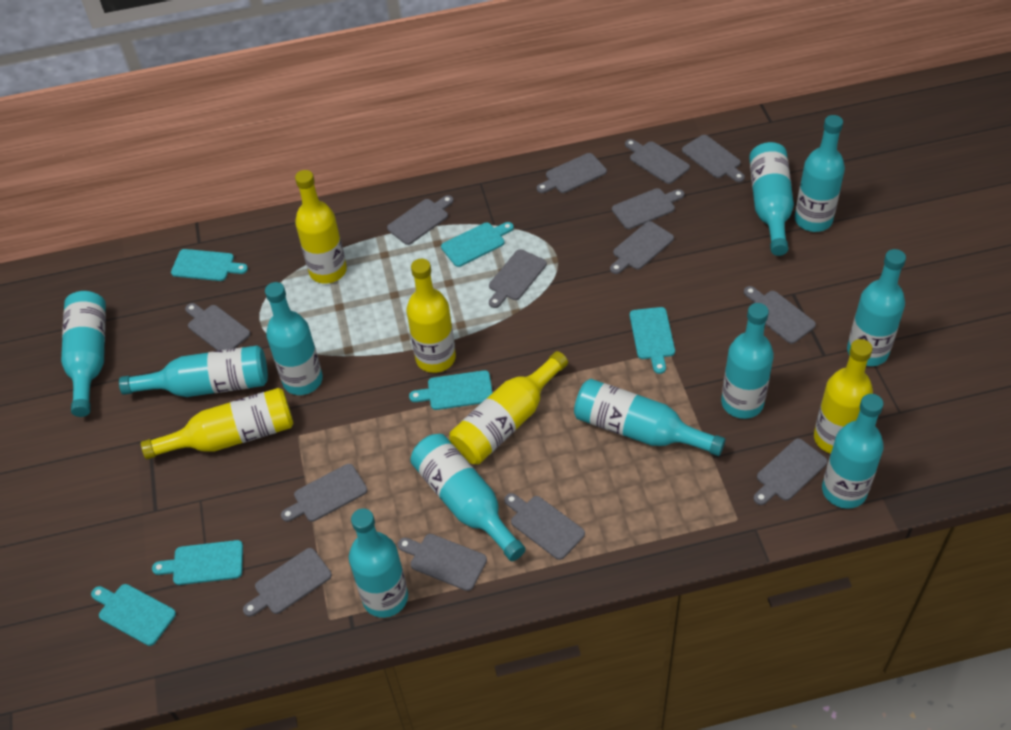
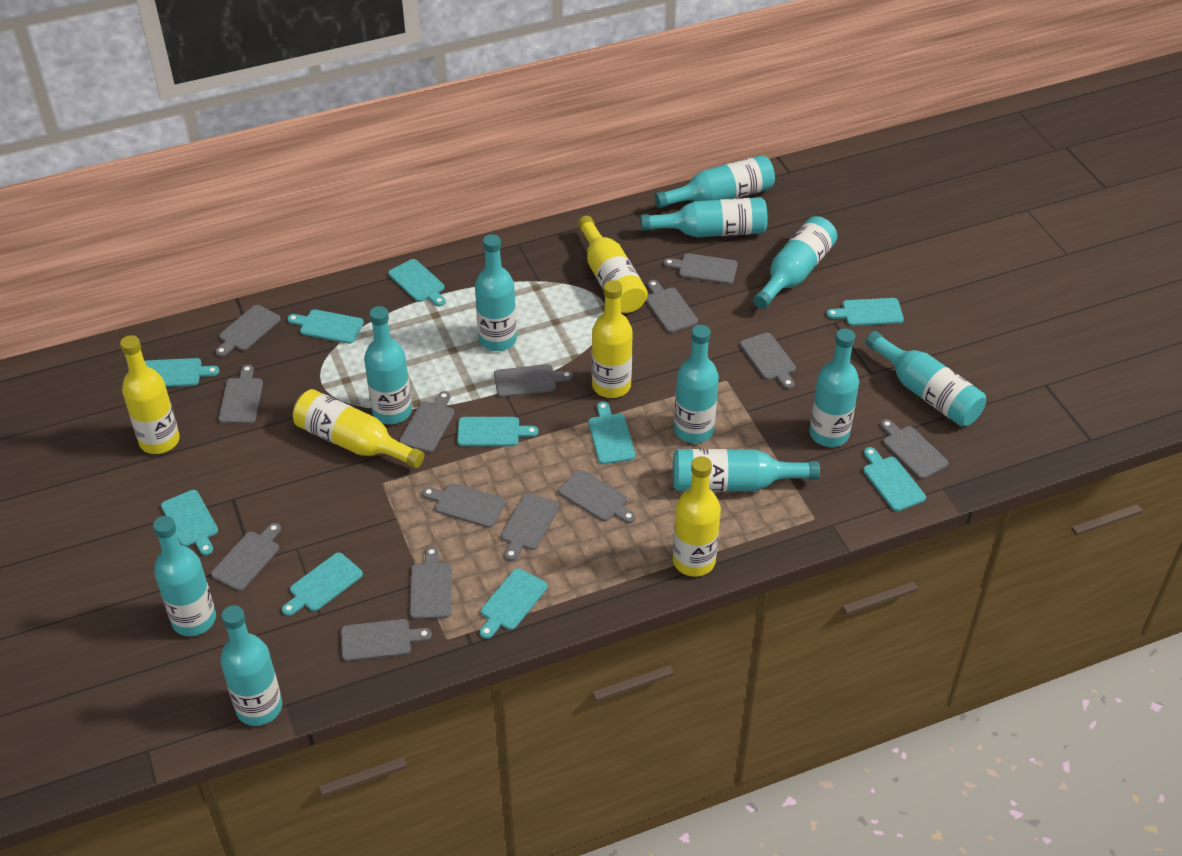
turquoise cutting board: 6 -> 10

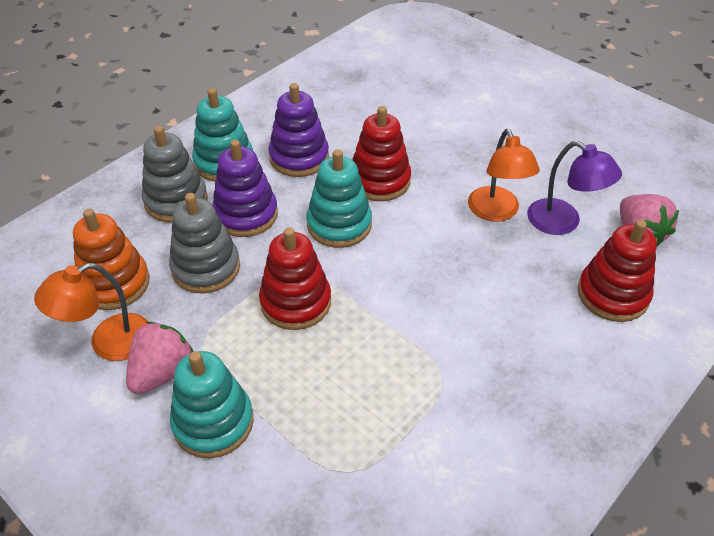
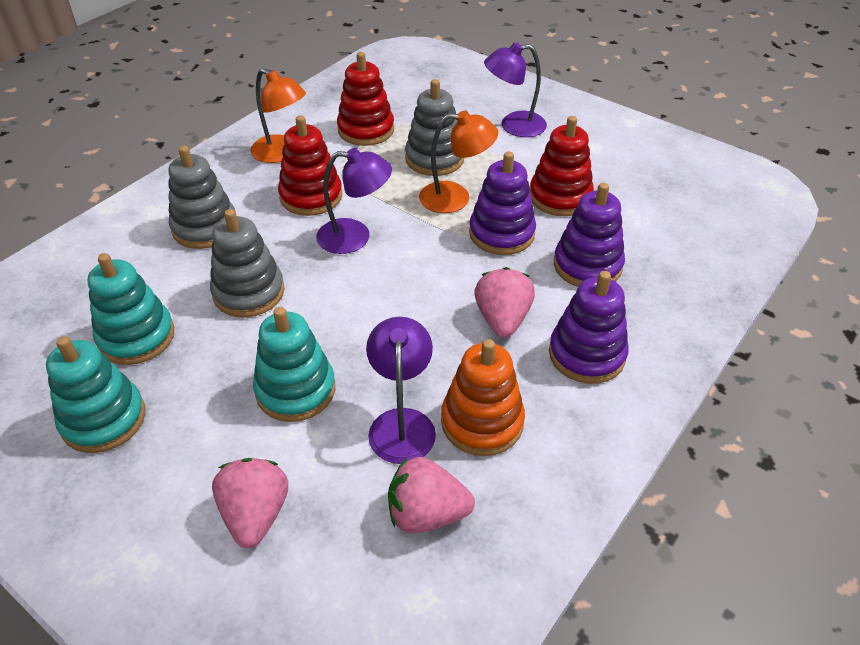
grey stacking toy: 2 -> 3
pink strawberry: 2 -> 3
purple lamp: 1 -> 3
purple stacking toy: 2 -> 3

* * * * *

Problem details: Retype all entries above verbatim; no pictures belong in the copy.

Result for this task:
turquoise cutting board: 6 -> 10

grey stacking toy: 2 -> 3
pink strawberry: 2 -> 3
purple lamp: 1 -> 3
purple stacking toy: 2 -> 3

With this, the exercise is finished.